Task item: Reproduce all records below exactly.

Material for the task Start Marker

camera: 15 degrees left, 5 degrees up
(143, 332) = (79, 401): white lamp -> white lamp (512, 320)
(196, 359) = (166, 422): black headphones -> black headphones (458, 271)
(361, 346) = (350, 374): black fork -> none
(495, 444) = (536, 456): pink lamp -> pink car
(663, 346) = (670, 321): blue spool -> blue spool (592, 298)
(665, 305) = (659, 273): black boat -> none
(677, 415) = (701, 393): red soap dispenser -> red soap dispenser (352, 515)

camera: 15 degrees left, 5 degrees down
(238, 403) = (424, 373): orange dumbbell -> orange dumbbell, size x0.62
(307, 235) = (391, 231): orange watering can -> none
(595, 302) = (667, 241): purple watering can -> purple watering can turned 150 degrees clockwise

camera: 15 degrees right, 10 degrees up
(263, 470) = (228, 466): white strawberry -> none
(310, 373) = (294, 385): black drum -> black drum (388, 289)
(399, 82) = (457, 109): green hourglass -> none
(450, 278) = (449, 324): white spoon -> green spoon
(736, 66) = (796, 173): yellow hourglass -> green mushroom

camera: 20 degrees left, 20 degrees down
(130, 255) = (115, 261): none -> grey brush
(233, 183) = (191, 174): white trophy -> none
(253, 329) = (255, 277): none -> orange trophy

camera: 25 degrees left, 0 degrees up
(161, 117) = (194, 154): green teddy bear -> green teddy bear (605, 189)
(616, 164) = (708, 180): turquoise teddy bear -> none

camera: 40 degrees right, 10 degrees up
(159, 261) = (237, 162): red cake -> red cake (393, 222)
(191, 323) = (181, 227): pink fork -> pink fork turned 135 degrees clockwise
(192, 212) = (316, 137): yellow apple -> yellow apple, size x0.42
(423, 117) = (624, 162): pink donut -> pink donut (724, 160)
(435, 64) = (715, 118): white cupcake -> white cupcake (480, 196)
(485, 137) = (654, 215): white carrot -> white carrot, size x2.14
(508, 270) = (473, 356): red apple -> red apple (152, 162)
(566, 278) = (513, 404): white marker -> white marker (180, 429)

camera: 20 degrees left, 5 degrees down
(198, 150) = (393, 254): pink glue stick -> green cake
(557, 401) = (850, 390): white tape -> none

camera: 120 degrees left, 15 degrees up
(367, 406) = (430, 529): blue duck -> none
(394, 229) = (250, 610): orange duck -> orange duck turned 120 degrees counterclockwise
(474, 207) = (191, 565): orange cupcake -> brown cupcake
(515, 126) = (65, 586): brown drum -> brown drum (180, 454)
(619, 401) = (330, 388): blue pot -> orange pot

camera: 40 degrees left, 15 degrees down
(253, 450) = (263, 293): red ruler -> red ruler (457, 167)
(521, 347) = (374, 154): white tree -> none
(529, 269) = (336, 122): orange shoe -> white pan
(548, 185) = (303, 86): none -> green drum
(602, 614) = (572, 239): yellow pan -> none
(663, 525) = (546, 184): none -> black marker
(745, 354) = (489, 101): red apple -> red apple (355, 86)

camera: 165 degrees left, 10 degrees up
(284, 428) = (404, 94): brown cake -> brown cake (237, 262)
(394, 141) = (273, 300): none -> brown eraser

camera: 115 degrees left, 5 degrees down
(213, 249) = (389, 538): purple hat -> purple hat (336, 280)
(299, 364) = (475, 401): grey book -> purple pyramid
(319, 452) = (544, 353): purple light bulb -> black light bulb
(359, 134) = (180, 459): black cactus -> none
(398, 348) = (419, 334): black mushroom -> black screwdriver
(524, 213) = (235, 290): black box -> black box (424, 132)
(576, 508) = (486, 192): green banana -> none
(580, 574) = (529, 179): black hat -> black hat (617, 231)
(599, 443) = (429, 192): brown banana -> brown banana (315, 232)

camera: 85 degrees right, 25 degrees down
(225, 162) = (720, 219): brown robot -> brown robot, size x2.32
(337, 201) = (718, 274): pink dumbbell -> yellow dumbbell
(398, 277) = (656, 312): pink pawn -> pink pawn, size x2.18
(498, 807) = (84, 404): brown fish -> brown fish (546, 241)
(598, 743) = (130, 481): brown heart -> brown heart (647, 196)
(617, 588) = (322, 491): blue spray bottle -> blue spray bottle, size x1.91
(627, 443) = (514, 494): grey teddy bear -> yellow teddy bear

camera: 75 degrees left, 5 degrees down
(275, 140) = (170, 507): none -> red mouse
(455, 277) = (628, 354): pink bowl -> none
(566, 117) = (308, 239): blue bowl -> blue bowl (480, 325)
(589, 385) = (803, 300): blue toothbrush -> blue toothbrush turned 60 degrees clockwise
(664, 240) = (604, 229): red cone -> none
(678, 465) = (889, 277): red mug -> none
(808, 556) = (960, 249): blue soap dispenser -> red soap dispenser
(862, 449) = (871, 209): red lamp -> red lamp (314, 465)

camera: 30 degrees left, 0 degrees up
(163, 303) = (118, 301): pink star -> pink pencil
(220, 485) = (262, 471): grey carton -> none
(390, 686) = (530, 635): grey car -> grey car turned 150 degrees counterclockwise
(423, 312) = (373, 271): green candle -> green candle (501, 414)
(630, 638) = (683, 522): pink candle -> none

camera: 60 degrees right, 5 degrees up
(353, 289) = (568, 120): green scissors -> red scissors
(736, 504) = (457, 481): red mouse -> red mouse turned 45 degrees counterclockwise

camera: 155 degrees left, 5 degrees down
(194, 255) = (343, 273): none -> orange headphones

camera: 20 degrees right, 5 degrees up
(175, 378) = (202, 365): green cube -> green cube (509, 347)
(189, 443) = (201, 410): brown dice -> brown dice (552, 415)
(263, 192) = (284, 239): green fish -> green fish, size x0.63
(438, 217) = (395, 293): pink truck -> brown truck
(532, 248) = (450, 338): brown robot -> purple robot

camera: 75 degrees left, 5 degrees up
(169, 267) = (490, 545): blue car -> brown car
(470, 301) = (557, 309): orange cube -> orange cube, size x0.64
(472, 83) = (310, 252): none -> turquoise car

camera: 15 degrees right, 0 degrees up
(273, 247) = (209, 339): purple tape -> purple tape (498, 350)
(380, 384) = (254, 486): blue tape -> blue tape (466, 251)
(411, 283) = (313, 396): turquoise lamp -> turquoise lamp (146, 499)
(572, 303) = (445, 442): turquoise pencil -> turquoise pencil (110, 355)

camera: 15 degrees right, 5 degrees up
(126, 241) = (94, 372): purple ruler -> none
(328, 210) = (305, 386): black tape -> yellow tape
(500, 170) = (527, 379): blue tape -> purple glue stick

Material for the task End Marker

Response to the exercise:
camera: 15 degrees left, 5 degrees up
(143, 332) = (79, 401): white lamp -> white lamp (512, 320)
(196, 359) = (166, 422): black headphones -> black headphones (458, 271)
(361, 346) = (350, 374): black fork -> none
(495, 444) = (536, 456): pink lamp -> pink car
(663, 346) = (670, 321): blue spool -> blue spool (592, 298)
(665, 305) = (659, 273): black boat -> none
(677, 415) = (701, 393): red soap dispenser -> red soap dispenser (352, 515)

camera: 15 degrees left, 5 degrees down
(238, 403) = (424, 373): orange dumbbell -> orange dumbbell, size x0.62
(307, 235) = (391, 231): orange watering can -> none
(595, 302) = (667, 241): purple watering can -> purple watering can turned 150 degrees clockwise

camera: 15 degrees right, 10 degrees up
(263, 470) = (228, 466): white strawberry -> none
(310, 373) = (294, 385): black drum -> black drum (388, 289)
(399, 82) = (457, 109): green hourglass -> none
(450, 278) = (449, 324): white spoon -> green spoon
(736, 66) = (796, 173): yellow hourglass -> green mushroom

camera: 20 degrees left, 20 degrees down
(130, 255) = (115, 261): none -> grey brush
(233, 183) = (191, 174): white trophy -> none
(253, 329) = (255, 277): none -> orange trophy

camera: 25 degrees left, 0 degrees up
(161, 117) = (194, 154): green teddy bear -> green teddy bear (605, 189)
(616, 164) = (708, 180): turquoise teddy bear -> none

camera: 40 degrees right, 10 degrees up
(159, 261) = (237, 162): red cake -> red cake (393, 222)
(191, 323) = (181, 227): pink fork -> pink fork turned 135 degrees clockwise
(192, 212) = (316, 137): yellow apple -> yellow apple, size x0.42
(423, 117) = (624, 162): pink donut -> pink donut (724, 160)
(435, 64) = (715, 118): white cupcake -> white cupcake (480, 196)
(485, 137) = (654, 215): white carrot -> white carrot, size x2.14
(508, 270) = (473, 356): red apple -> red apple (152, 162)
(566, 278) = (513, 404): white marker -> white marker (180, 429)

camera: 20 degrees left, 5 degrees down
(198, 150) = (393, 254): pink glue stick -> green cake
(557, 401) = (850, 390): white tape -> none

camera: 120 degrees left, 15 degrees up
(367, 406) = (430, 529): blue duck -> none
(394, 229) = (250, 610): orange duck -> orange duck turned 120 degrees counterclockwise
(474, 207) = (191, 565): orange cupcake -> brown cupcake
(515, 126) = (65, 586): brown drum -> brown drum (180, 454)
(619, 401) = (330, 388): blue pot -> orange pot

camera: 40 degrees left, 15 degrees down
(253, 450) = (263, 293): red ruler -> red ruler (457, 167)
(521, 347) = (374, 154): white tree -> none
(529, 269) = (336, 122): orange shoe -> white pan
(548, 185) = (303, 86): none -> green drum
(602, 614) = (572, 239): yellow pan -> none
(663, 525) = (546, 184): none -> black marker
(745, 354) = (489, 101): red apple -> red apple (355, 86)

camera: 165 degrees left, 10 degrees up
(284, 428) = (404, 94): brown cake -> brown cake (237, 262)
(394, 141) = (273, 300): none -> brown eraser

camera: 115 degrees left, 5 degrees down
(213, 249) = (389, 538): purple hat -> purple hat (336, 280)
(299, 364) = (475, 401): grey book -> purple pyramid
(319, 452) = (544, 353): purple light bulb -> black light bulb
(359, 134) = (180, 459): black cactus -> none
(398, 348) = (419, 334): black mushroom -> black screwdriver
(524, 213) = (235, 290): black box -> black box (424, 132)
(576, 508) = (486, 192): green banana -> none
(580, 574) = (529, 179): black hat -> black hat (617, 231)
(599, 443) = (429, 192): brown banana -> brown banana (315, 232)

camera: 85 degrees right, 25 degrees down
(225, 162) = (720, 219): brown robot -> brown robot, size x2.32
(337, 201) = (718, 274): pink dumbbell -> yellow dumbbell
(398, 277) = (656, 312): pink pawn -> pink pawn, size x2.18
(498, 807) = (84, 404): brown fish -> brown fish (546, 241)
(598, 743) = (130, 481): brown heart -> brown heart (647, 196)
(617, 588) = (322, 491): blue spray bottle -> blue spray bottle, size x1.91
(627, 443) = (514, 494): grey teddy bear -> yellow teddy bear

camera: 75 degrees left, 5 degrees down
(275, 140) = (170, 507): none -> red mouse
(455, 277) = (628, 354): pink bowl -> none
(566, 117) = (308, 239): blue bowl -> blue bowl (480, 325)
(589, 385) = (803, 300): blue toothbrush -> blue toothbrush turned 60 degrees clockwise
(664, 240) = (604, 229): red cone -> none
(678, 465) = (889, 277): red mug -> none
(808, 556) = (960, 249): blue soap dispenser -> red soap dispenser
(862, 449) = (871, 209): red lamp -> red lamp (314, 465)

camera: 30 degrees left, 0 degrees up
(163, 303) = (118, 301): pink star -> pink pencil
(220, 485) = (262, 471): grey carton -> none
(390, 686) = (530, 635): grey car -> grey car turned 150 degrees counterclockwise
(423, 312) = (373, 271): green candle -> green candle (501, 414)
(630, 638) = (683, 522): pink candle -> none

camera: 60 degrees right, 5 degrees up
(353, 289) = (568, 120): green scissors -> red scissors
(736, 504) = (457, 481): red mouse -> red mouse turned 45 degrees counterclockwise

camera: 155 degrees left, 5 degrees down
(194, 255) = (343, 273): none -> orange headphones

camera: 20 degrees right, 5 degrees up
(175, 378) = (202, 365): green cube -> green cube (509, 347)
(189, 443) = (201, 410): brown dice -> brown dice (552, 415)
(263, 192) = (284, 239): green fish -> green fish, size x0.63
(438, 217) = (395, 293): pink truck -> brown truck
(532, 248) = (450, 338): brown robot -> purple robot

camera: 75 degrees left, 5 degrees up
(169, 267) = (490, 545): blue car -> brown car
(470, 301) = (557, 309): orange cube -> orange cube, size x0.64
(472, 83) = (310, 252): none -> turquoise car

camera: 15 degrees right, 0 degrees up
(273, 247) = (209, 339): purple tape -> purple tape (498, 350)
(380, 384) = (254, 486): blue tape -> blue tape (466, 251)
(411, 283) = (313, 396): turquoise lamp -> turquoise lamp (146, 499)
(572, 303) = (445, 442): turquoise pencil -> turquoise pencil (110, 355)

camera: 15 degrees right, 5 degrees up
(126, 241) = (94, 372): purple ruler -> none
(328, 210) = (305, 386): black tape -> yellow tape
(500, 170) = (527, 379): blue tape -> purple glue stick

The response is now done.